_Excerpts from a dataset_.
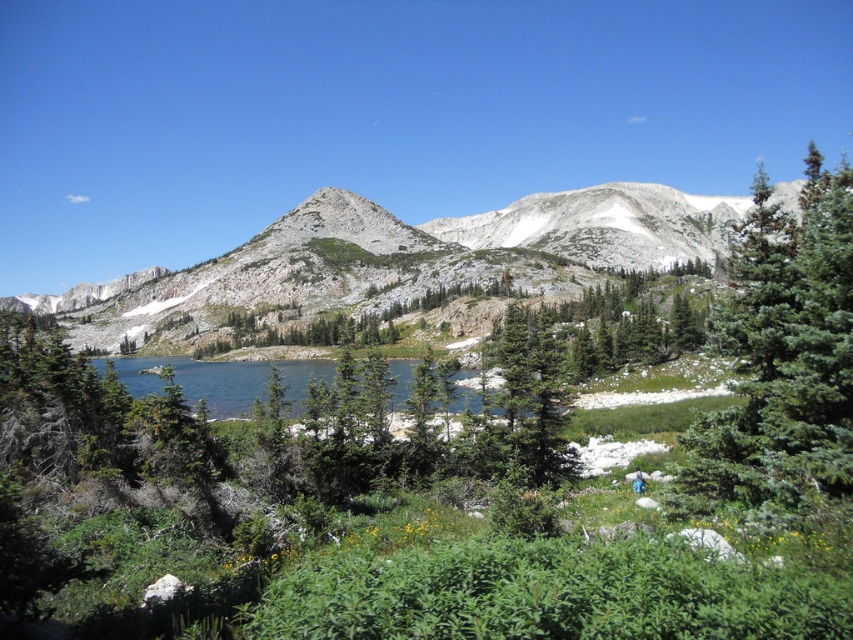
Does gray rocky mountain at center appear on the right side of blue glassy water at center?

In fact, gray rocky mountain at center is to the left of blue glassy water at center.

Who is higher up, gray rocky mountain at center or blue glassy water at center?

gray rocky mountain at center is above.

Which is behind, point (85, 339) or point (131, 372)?

Point (85, 339)

You are a GUI agent. You are given a task and a screenshot of the screen. Output one action in this format:
    pyautogui.click(x=<x>, y=<y>)
    Task: Click on the gray rocky mountain at center
    The width and height of the screenshot is (853, 640).
    Given the screenshot: What is the action you would take?
    pyautogui.click(x=405, y=257)

Between green fir tree at right and blue glassy water at center, which one is positioned lower?

Positioned lower is blue glassy water at center.

Who is taller, green fir tree at right or blue glassy water at center?

Standing taller between the two is green fir tree at right.

Between point (846, 476) and point (318, 378), which one is positioned in front?

Point (846, 476)

The width and height of the screenshot is (853, 640). Find the location of `green fir tree at right`. green fir tree at right is located at coordinates (782, 360).

Can you confirm if gray rocky mountain at center is positioned to the right of green fir tree at right?

No, gray rocky mountain at center is not to the right of green fir tree at right.

Who is positioned more to the right, gray rocky mountain at center or green fir tree at right?

green fir tree at right

Does point (4, 307) come closer to viewer compared to point (813, 195)?

No, it is behind (813, 195).

Where is `gray rocky mountain at center`? Image resolution: width=853 pixels, height=640 pixels. gray rocky mountain at center is located at coordinates (405, 257).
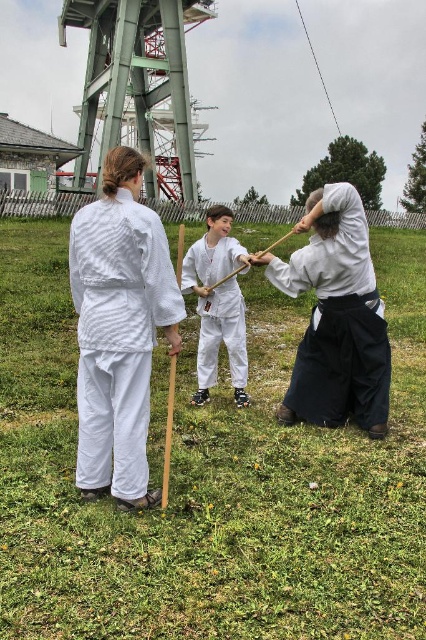
Can you confirm if white cotton kimono at center is positioned to the left of white matte uniform at center?

No, white cotton kimono at center is not to the left of white matte uniform at center.

Does white cotton kimono at center have a greater height compared to white matte uniform at center?

No, white cotton kimono at center is not taller than white matte uniform at center.

Locate an element on the screen. The image size is (426, 640). white cotton kimono at center is located at coordinates (336, 321).

Who is more forward, (91, 284) or (279, 273)?

Positioned in front is point (91, 284).

Image resolution: width=426 pixels, height=640 pixels. What do you see at coordinates (118, 337) in the screenshot?
I see `white woven kimono at center` at bounding box center [118, 337].

Where is `white woven kimono at center`? The image size is (426, 640). white woven kimono at center is located at coordinates click(118, 337).

At what (x,y) coordinates should I click in order to perform the action: click on white woven kimono at center. Please return your answer as a coordinate pair (x, y). The image size is (426, 640). Looking at the image, I should click on (118, 337).

Can you confirm if white woven kimono at center is positioned to the right of white matte uniform at center?

In fact, white woven kimono at center is to the left of white matte uniform at center.

Is white woven kimono at center smaller than white matte uniform at center?

Indeed, white woven kimono at center has a smaller size compared to white matte uniform at center.

Based on the photo, who is more distant from viewer, (164,273) or (241,301)?

Positioned behind is point (241,301).

Identify the location of white woven kimono at center. The width and height of the screenshot is (426, 640). (118, 337).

_ASSIGNMENT_. Copy everything from the line containing "No, gray rocky" down to the line containing "No, white cotton kimono at center is not to", changing "green fir tree at right" to "tall fir tree at right" and keeping the rest as it is. Omit the pictures.

_ANSWER BOX_.
No, gray rocky mountain at center is not to the right of tall fir tree at right.

Who is positioned more to the right, gray rocky mountain at center or tall fir tree at right?

tall fir tree at right

Does point (4, 307) come closer to viewer compared to point (813, 195)?

No, it is behind (813, 195).

Where is `gray rocky mountain at center`? Image resolution: width=853 pixels, height=640 pixels. gray rocky mountain at center is located at coordinates (405, 257).
Can you confirm if white cotton kimono at center is positioned to the left of white matte uniform at center?

No, white cotton kimono at center is not to the left of white matte uniform at center.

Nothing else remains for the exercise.